Extracted records
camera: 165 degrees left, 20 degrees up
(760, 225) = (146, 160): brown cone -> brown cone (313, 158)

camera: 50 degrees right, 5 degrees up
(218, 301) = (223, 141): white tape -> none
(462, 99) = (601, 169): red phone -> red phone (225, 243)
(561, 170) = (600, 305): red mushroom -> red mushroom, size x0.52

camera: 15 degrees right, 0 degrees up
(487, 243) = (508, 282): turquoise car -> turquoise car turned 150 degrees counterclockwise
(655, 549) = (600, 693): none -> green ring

==

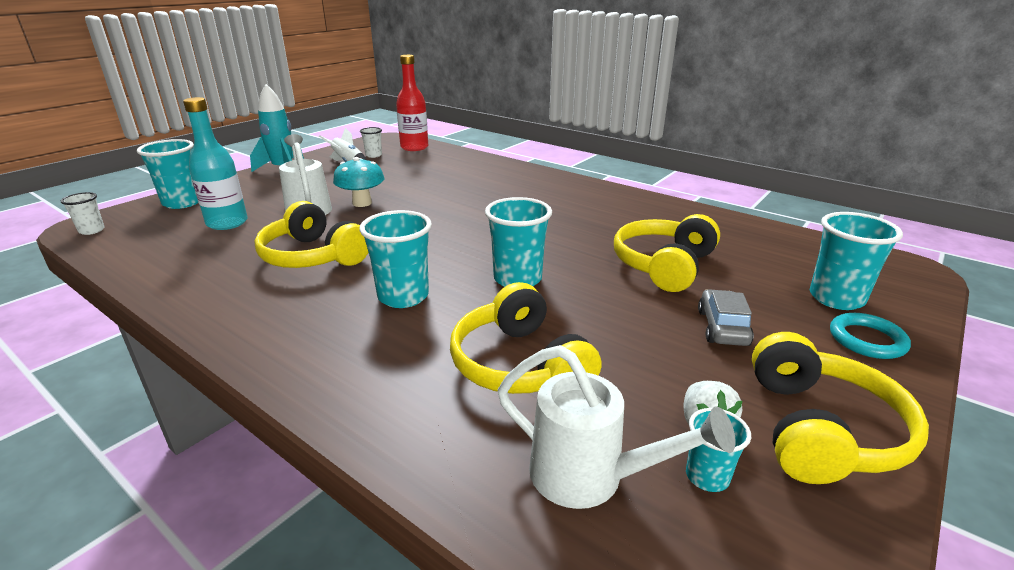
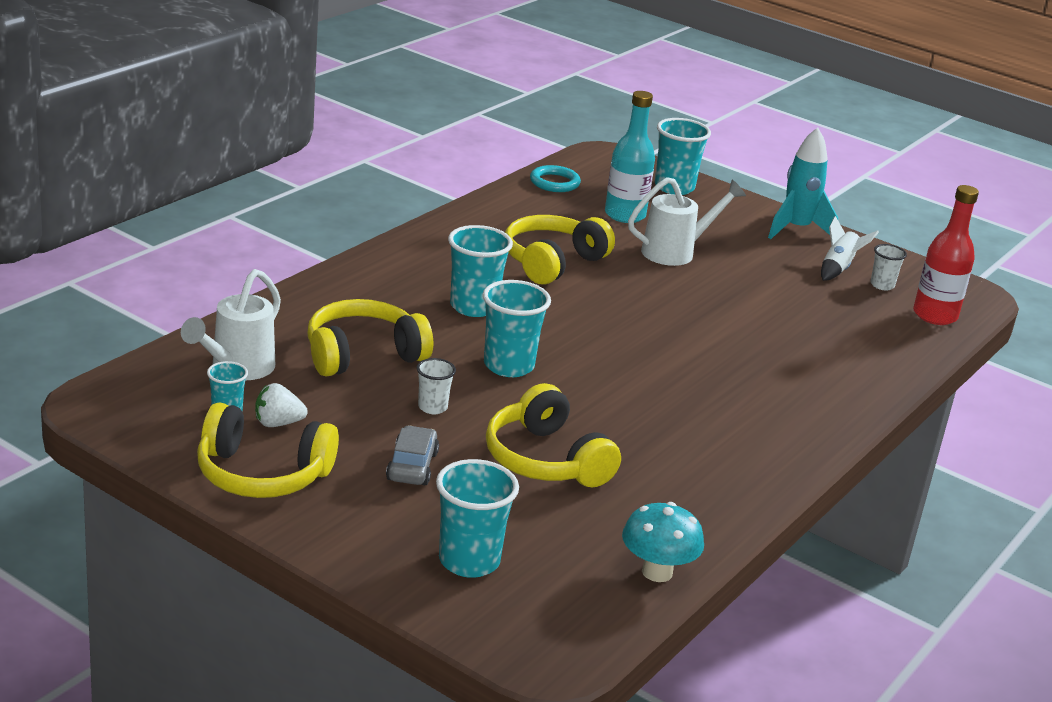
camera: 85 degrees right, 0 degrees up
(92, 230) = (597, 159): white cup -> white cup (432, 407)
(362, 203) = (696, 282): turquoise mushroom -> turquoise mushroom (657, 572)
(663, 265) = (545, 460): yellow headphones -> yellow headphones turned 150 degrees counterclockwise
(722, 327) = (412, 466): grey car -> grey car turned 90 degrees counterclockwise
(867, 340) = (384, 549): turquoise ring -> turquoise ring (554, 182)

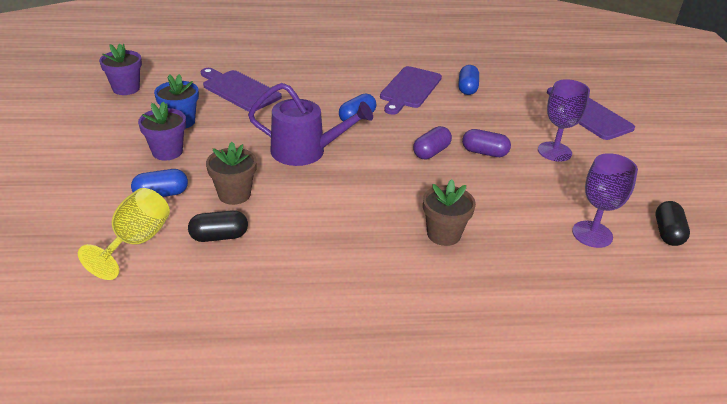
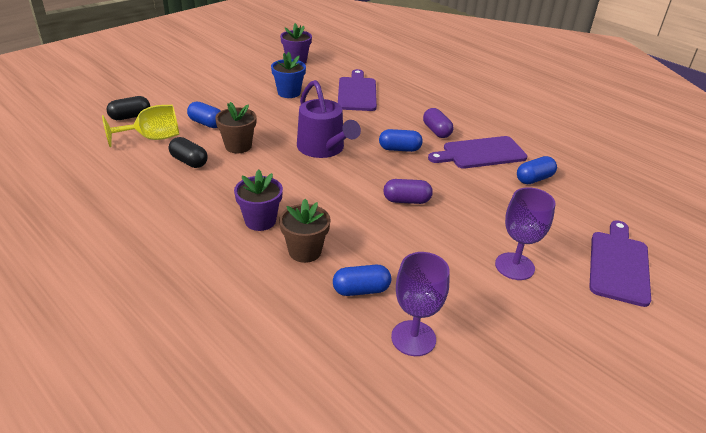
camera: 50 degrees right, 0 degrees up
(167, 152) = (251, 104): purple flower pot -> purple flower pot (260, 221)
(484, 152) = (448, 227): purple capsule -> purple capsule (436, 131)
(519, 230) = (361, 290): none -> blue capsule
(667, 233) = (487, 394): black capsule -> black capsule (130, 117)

**WHAT IS REQUIRED**
All lines above from the line with "camera: 50 degrees right, 5 degrees up" through the line with "camera: 15 degrees right, 0 degrees up", both included, are to be set down exactly, with nothing else.

**EXPECTED ANSWER**
camera: 50 degrees right, 5 degrees up
(218, 301) = (223, 141): white tape -> none
(462, 99) = (601, 169): red phone -> red phone (225, 243)
(561, 170) = (600, 305): red mushroom -> red mushroom, size x0.52

camera: 15 degrees right, 0 degrees up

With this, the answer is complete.